-------- Input for this task

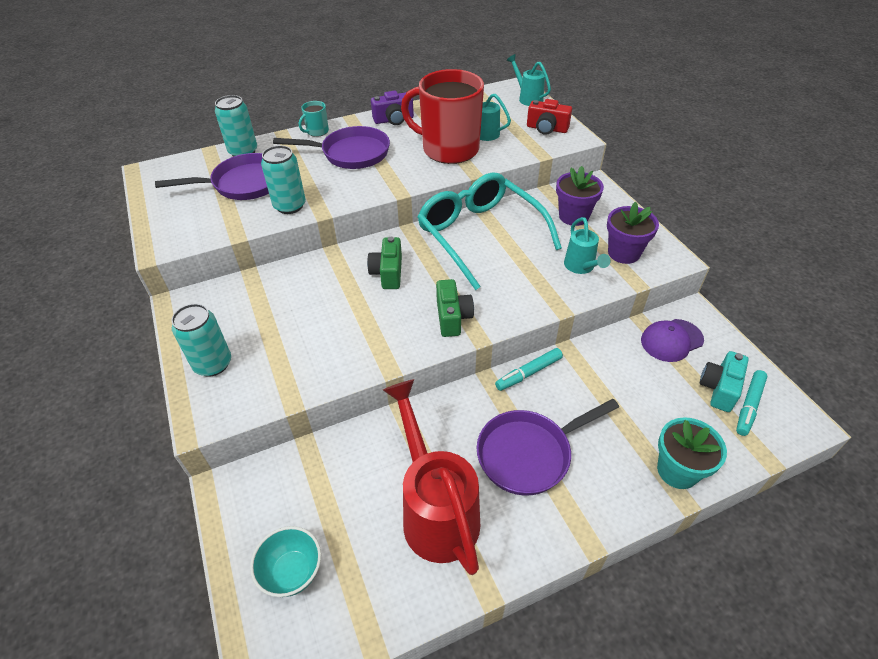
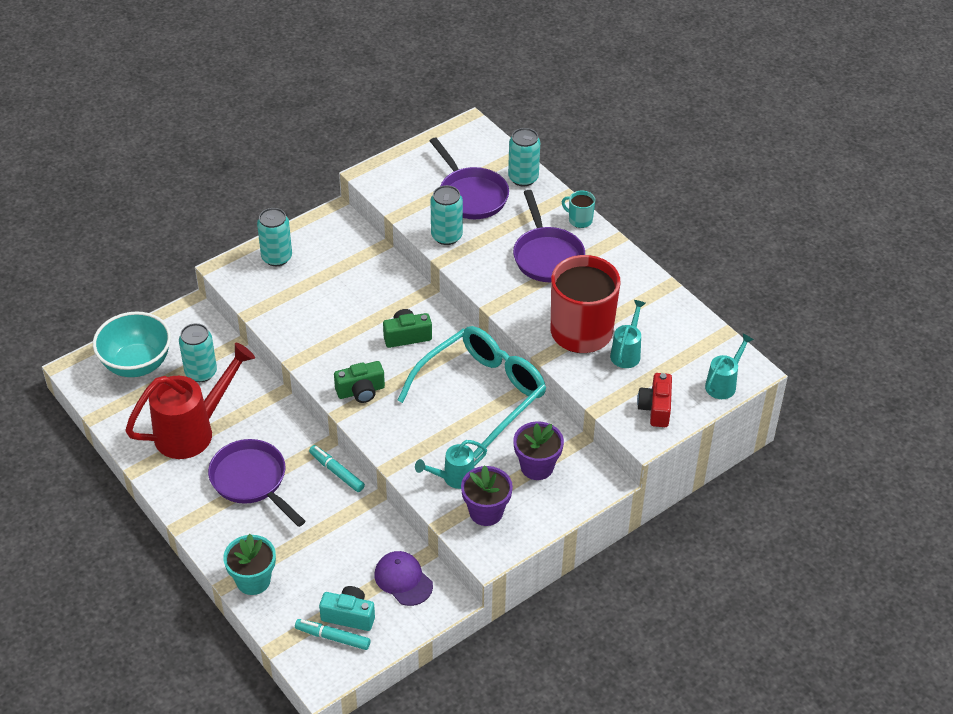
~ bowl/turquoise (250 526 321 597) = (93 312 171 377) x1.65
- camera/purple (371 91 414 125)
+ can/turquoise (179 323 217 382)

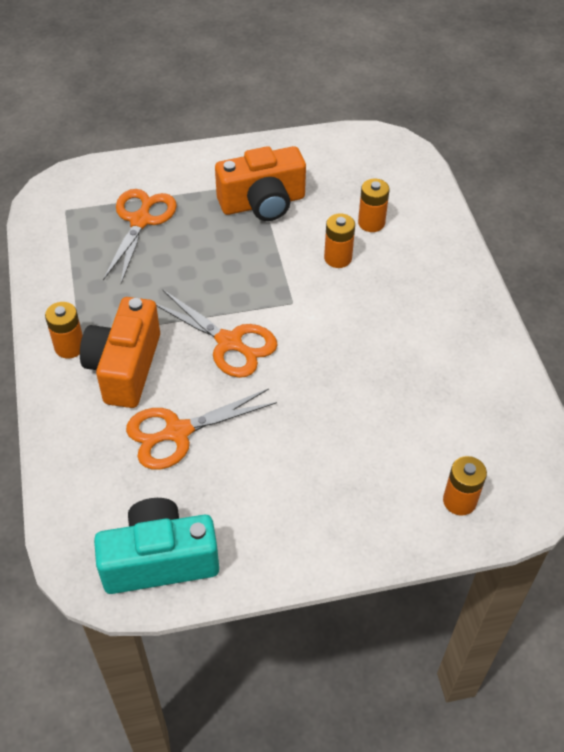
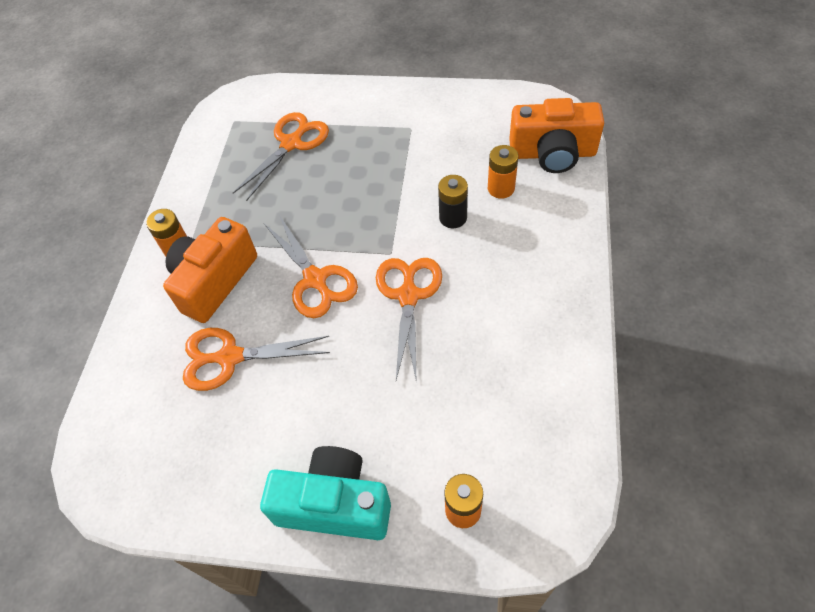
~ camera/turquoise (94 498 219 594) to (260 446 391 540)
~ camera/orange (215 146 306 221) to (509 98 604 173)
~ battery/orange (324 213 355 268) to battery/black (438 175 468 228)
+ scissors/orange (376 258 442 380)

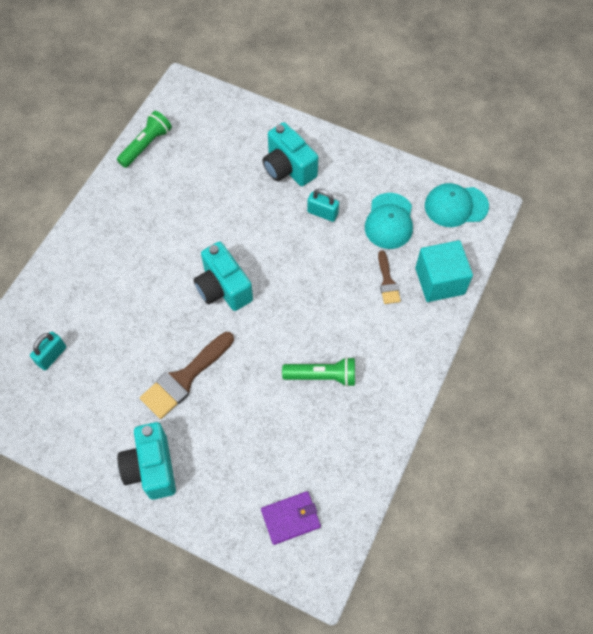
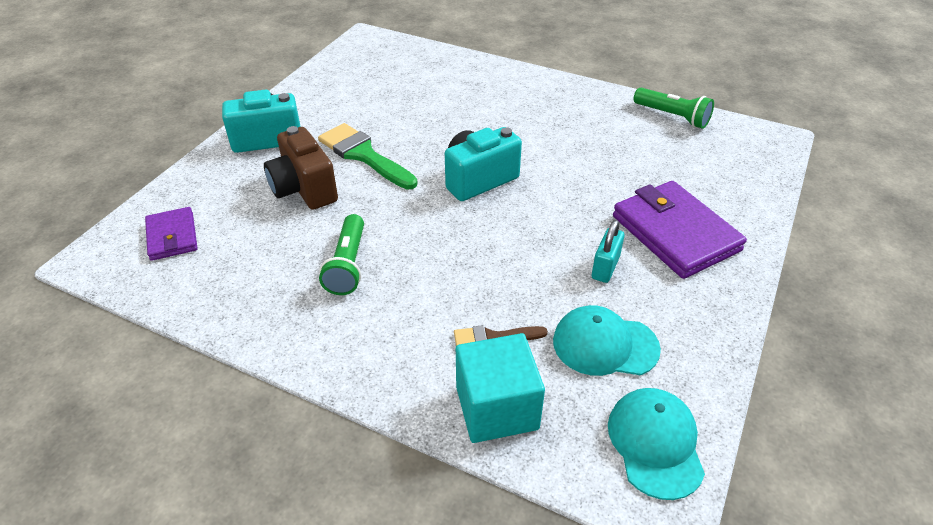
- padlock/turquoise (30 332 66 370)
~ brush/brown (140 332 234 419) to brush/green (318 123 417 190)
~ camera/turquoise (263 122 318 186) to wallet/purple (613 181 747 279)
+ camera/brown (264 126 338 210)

----------------
-------- Input for this task

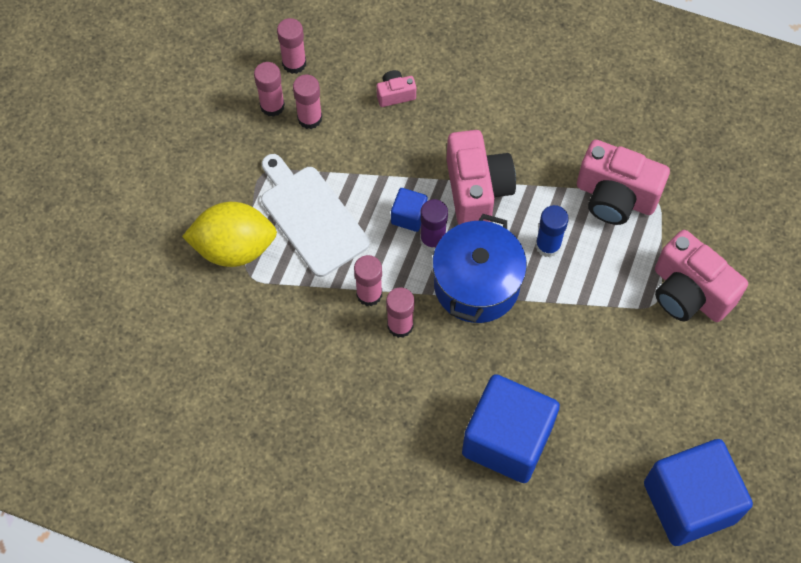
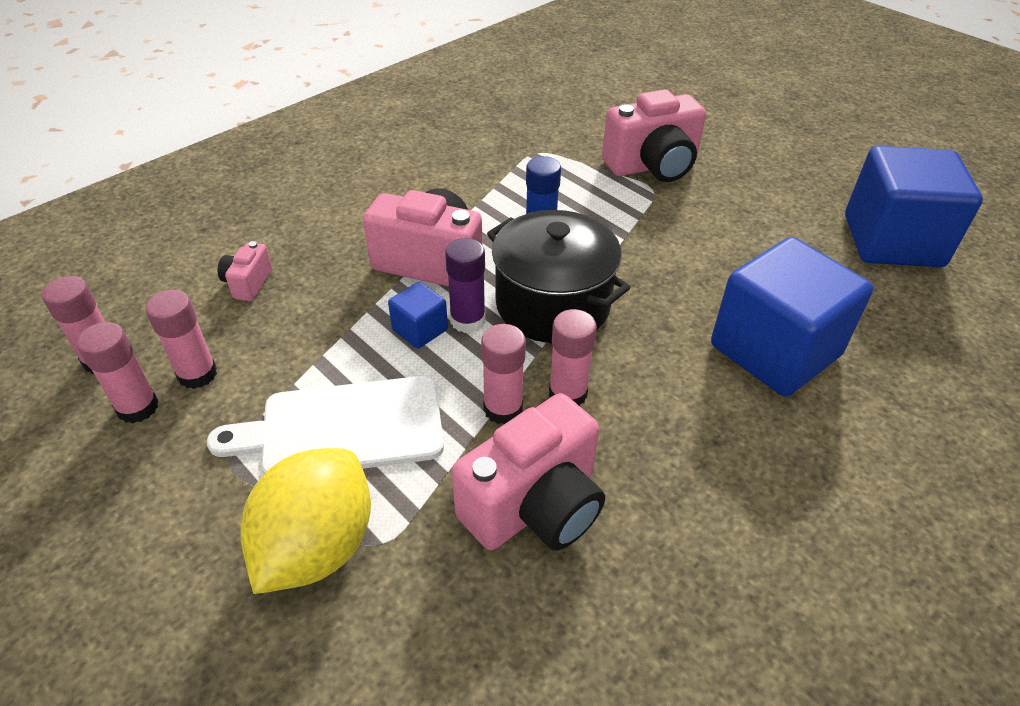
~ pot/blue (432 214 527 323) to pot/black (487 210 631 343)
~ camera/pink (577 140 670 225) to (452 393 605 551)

----------------

### What you have to do
Reproduce the records above exactly, but only from the line with "171 377) x1.65" up to and including the line with "126 338 210)". Leave the pictures out.

### Task solution
~ bowl/turquoise (250 526 321 597) = (93 312 171 377) x1.65
- camera/purple (371 91 414 125)
+ can/turquoise (179 323 217 382)

~ camera/turquoise (94 498 219 594) to (260 446 391 540)
~ camera/orange (215 146 306 221) to (509 98 604 173)
~ battery/orange (324 213 355 268) to battery/black (438 175 468 228)
+ scissors/orange (376 258 442 380)

- padlock/turquoise (30 332 66 370)
~ brush/brown (140 332 234 419) to brush/green (318 123 417 190)
~ camera/turquoise (263 122 318 186) to wallet/purple (613 181 747 279)
+ camera/brown (264 126 338 210)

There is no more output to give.